# PROBLEM TO SOLVE:
The entries that follow should come back exactly, with no pictures among them.

(Image change detection data)
--------

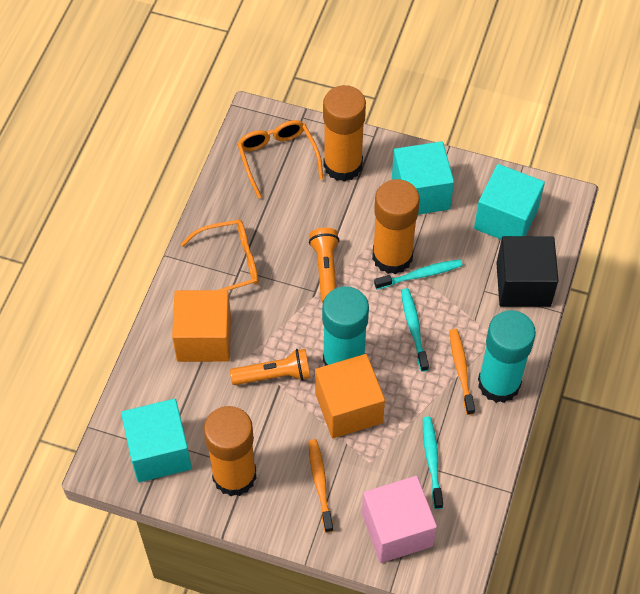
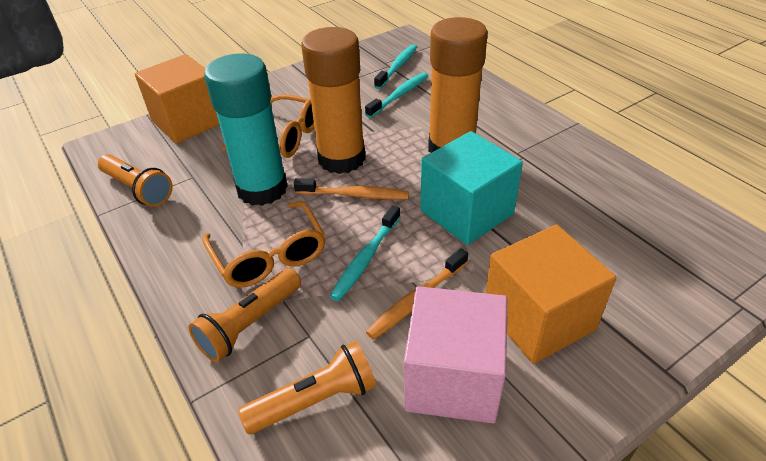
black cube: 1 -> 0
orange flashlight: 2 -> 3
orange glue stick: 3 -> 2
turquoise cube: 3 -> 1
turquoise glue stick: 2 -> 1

--------

# ANSWER BOX:
black cube: 1 -> 0
orange flashlight: 2 -> 3
orange glue stick: 3 -> 2
turquoise cube: 3 -> 1
turquoise glue stick: 2 -> 1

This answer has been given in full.